Each line of the listing that includes the string "cone" is to be identified and copied.
:: Available data
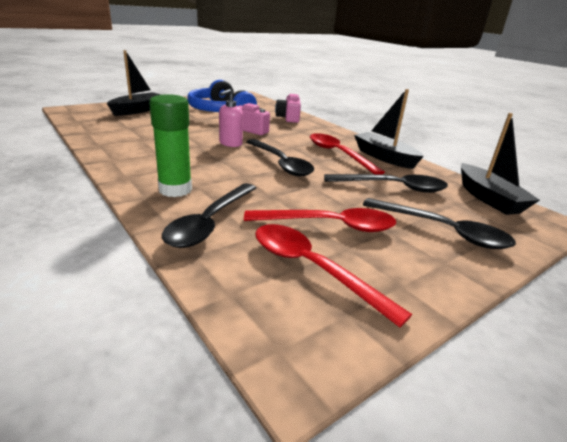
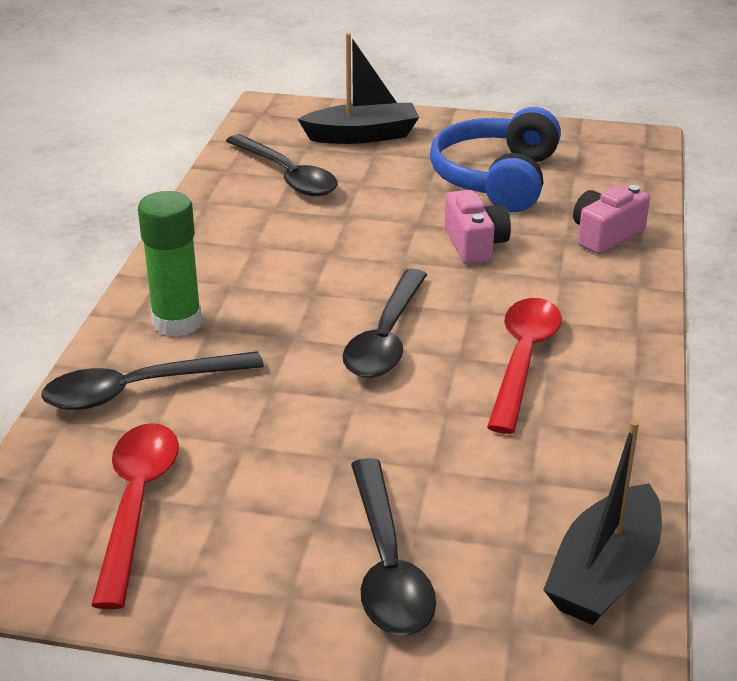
camera: 50 degrees right, 5 degrees up
(230, 144) = (382, 265): pink soap dispenser -> none
(329, 225) = (256, 468): red spoon -> none
(384, 157) = (600, 404): black boat -> none
(392, 187) = (474, 464): black spoon -> black spoon (286, 176)

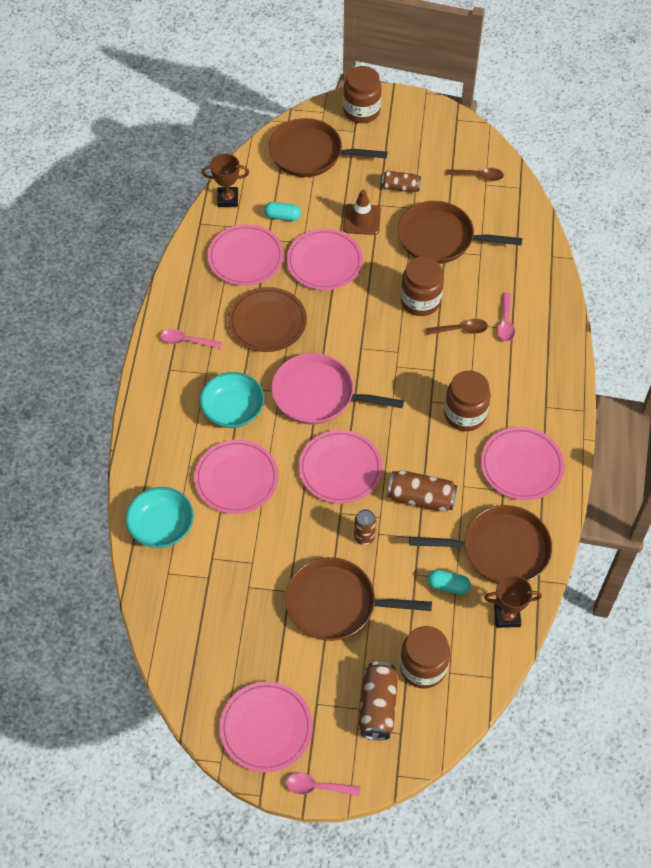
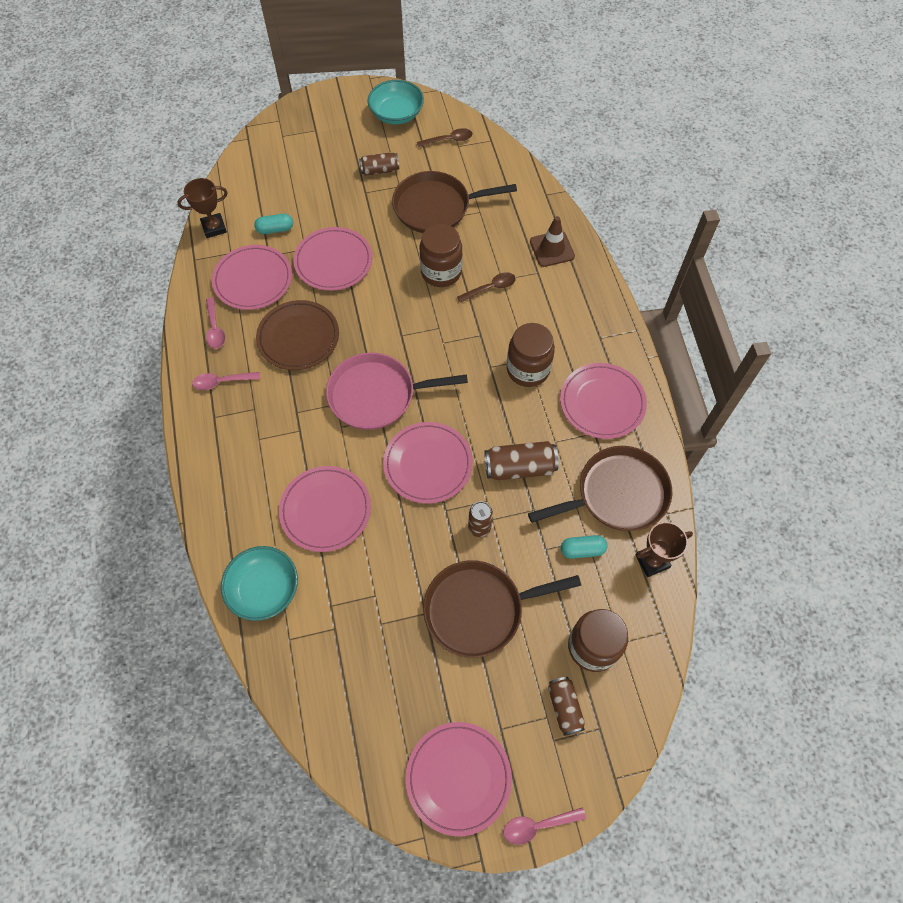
camera: 20 degrees left, 5 degrees up
(233, 410) = (295, 438): turquoise bowl -> turquoise bowl (396, 114)
(310, 153) = (280, 162): brown pan -> none
(361, 111) = (315, 110): brown jar -> none
(362, 219) = (354, 211): brown traffic cone -> brown traffic cone (552, 249)
(378, 706) = (564, 707): brown can -> brown can, size x0.66
(505, 322) = (529, 268): pink spoon -> pink spoon (215, 329)

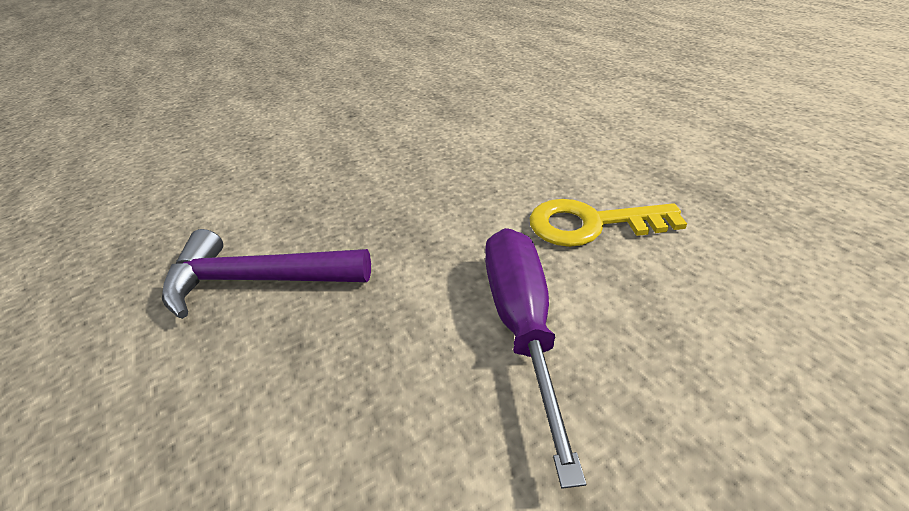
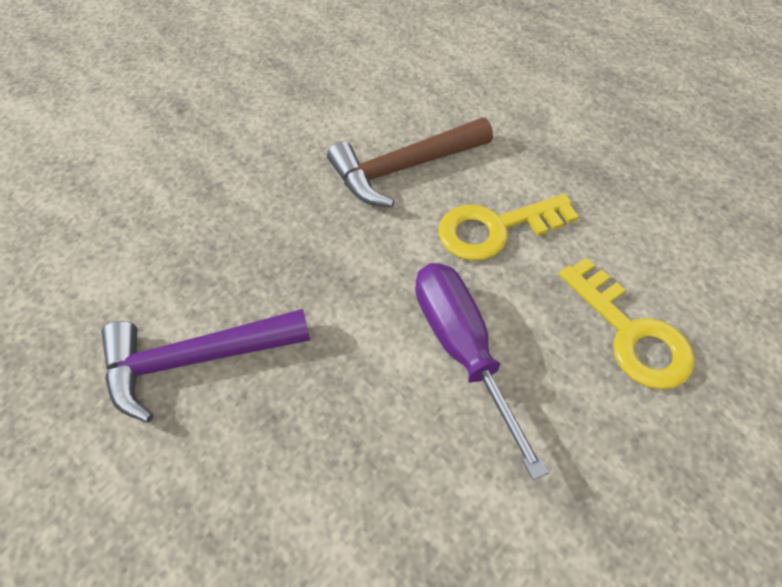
camera: 20 degrees left, 15 degrees up
(514, 168) = (403, 168): none -> brown hammer
(739, 349) = (631, 334): none -> yellow key

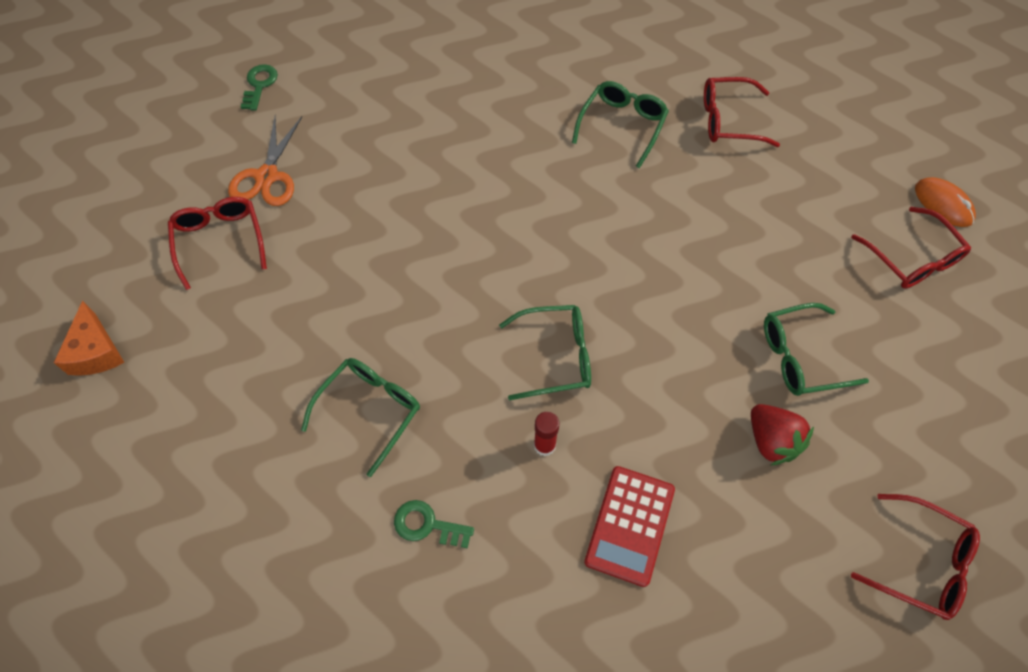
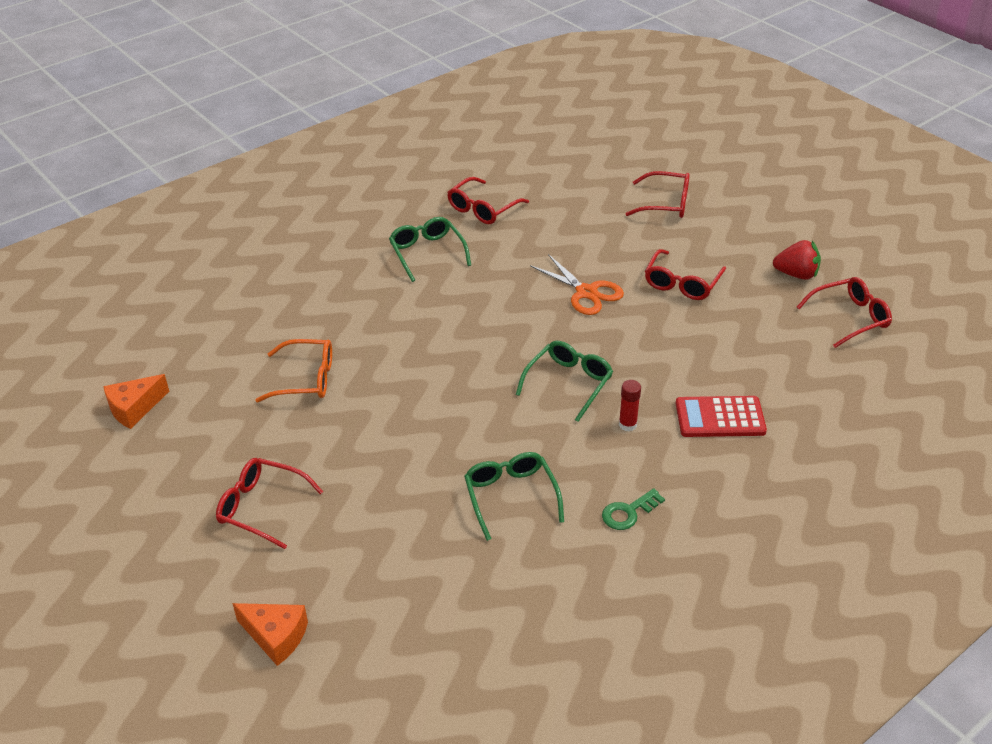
camera: 50 degrees left, 20 degrees down
(259, 85) = (134, 408): green key -> orange cheese
(267, 176) = (233, 449): orange scissors -> orange scissors (586, 293)
(384, 162) = (306, 379): none -> orange glasses
(630, 525) = (720, 417): red calculator -> red calculator turned 120 degrees clockwise
(771, 441) = (723, 327): red strawberry -> red strawberry (796, 274)
(800, 357) = (682, 283): green glasses -> red glasses
(943, 204) = (644, 171): orange mouse -> none

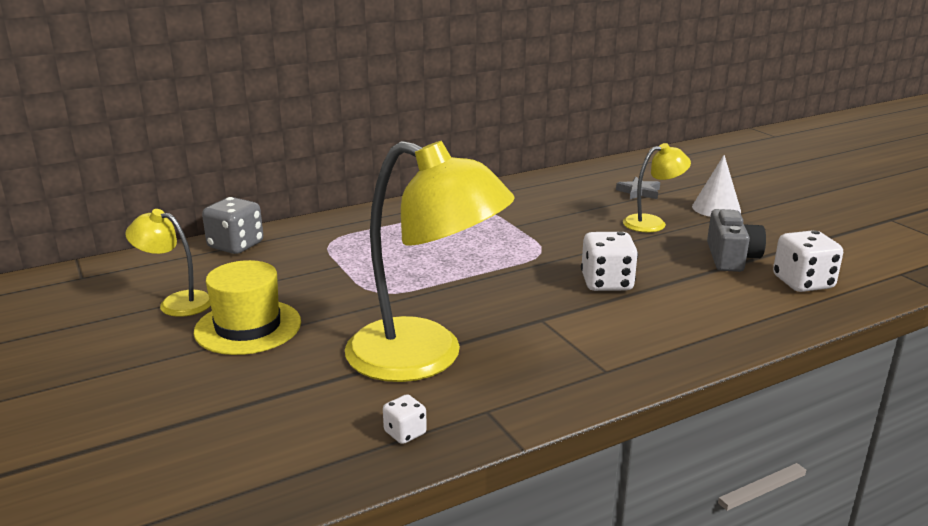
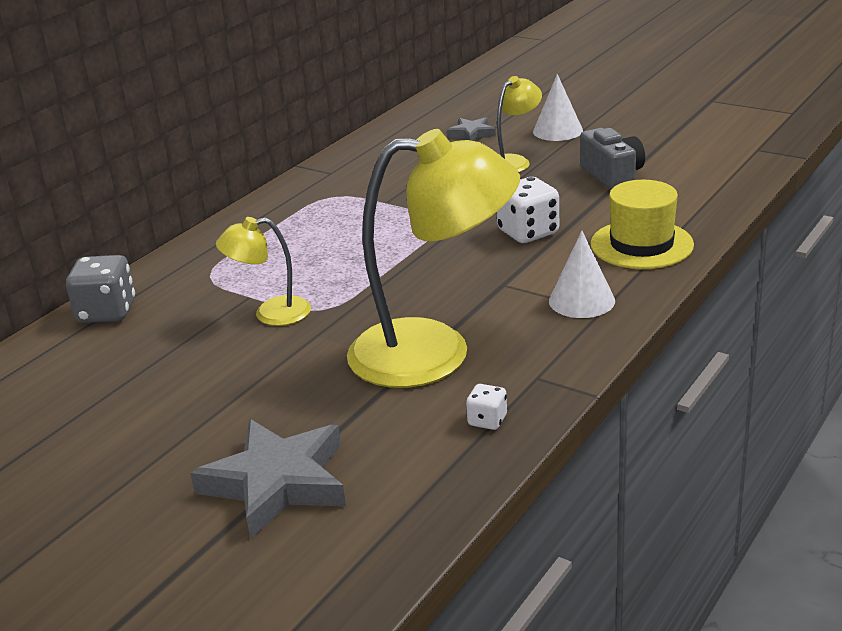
camera: 25 degrees left, 5 degrees up
(176, 302) = (115, 389): yellow lamp -> yellow lamp (271, 313)
(193, 418) = (277, 483): none -> grey star
(248, 327) = (226, 386): yellow hat -> yellow hat (641, 244)
(595, 356) = (581, 300): none -> white cone
(803, 283) = (690, 181): white dice -> none

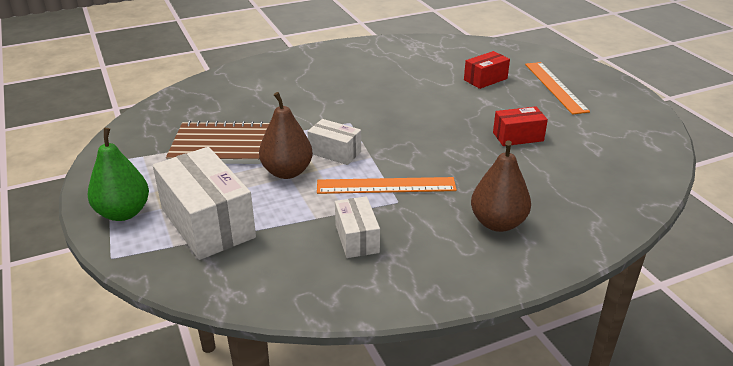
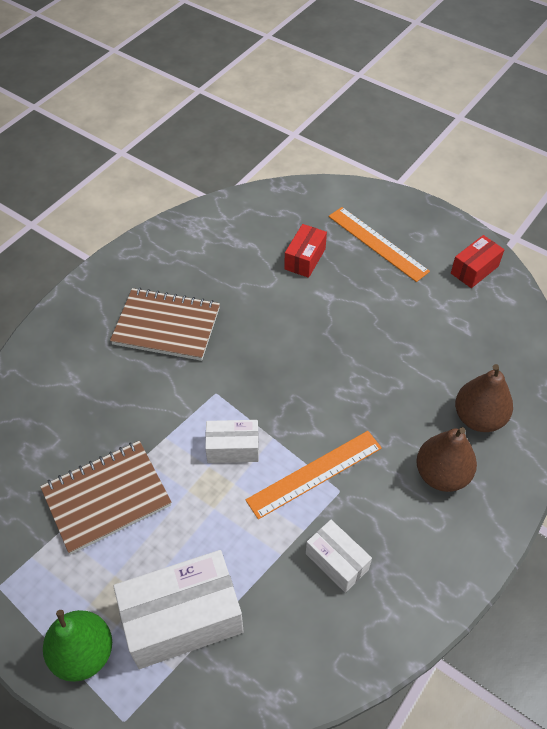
camera: 30 degrees left, 20 degrees up
(208, 223) = (182, 618): white box -> white box turned 45 degrees counterclockwise
(287, 172) = (206, 502): brown pear -> brown pear (478, 418)
(347, 82) = (166, 326): none -> brown notebook
(518, 137) = (388, 340): red box -> red box (474, 269)

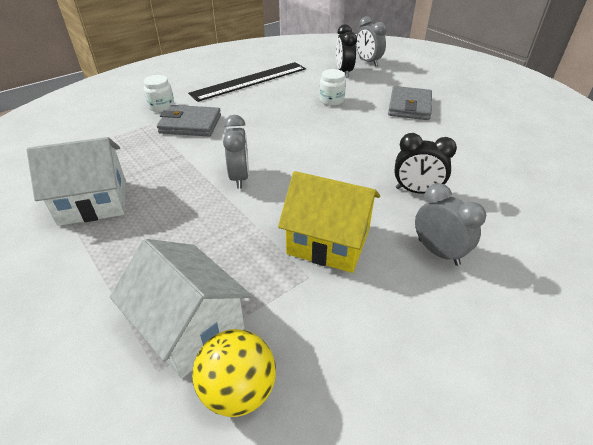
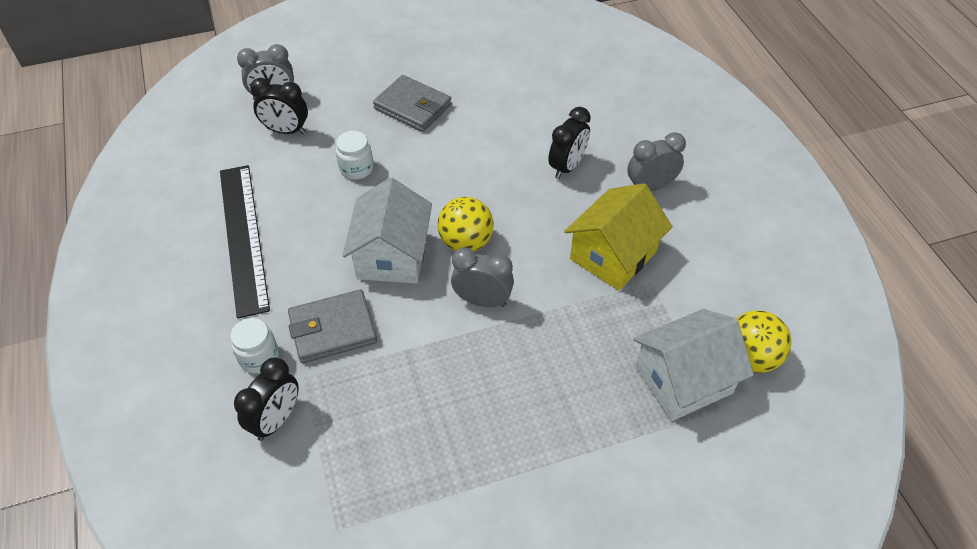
camera: 70 degrees left, 10 degrees up
(93, 202) = (468, 454): white house -> white house (392, 255)
(117, 123) = (276, 420): none -> black clock
(190, 124) = (333, 329): grey wallet -> grey wallet turned 45 degrees clockwise
(293, 157) = (466, 242): none -> yellow ball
::::
» **Exercise result**
(362, 219) = (354, 211): brown traffic cone -> brown traffic cone (552, 249)
(595, 356) = (581, 300): none -> white cone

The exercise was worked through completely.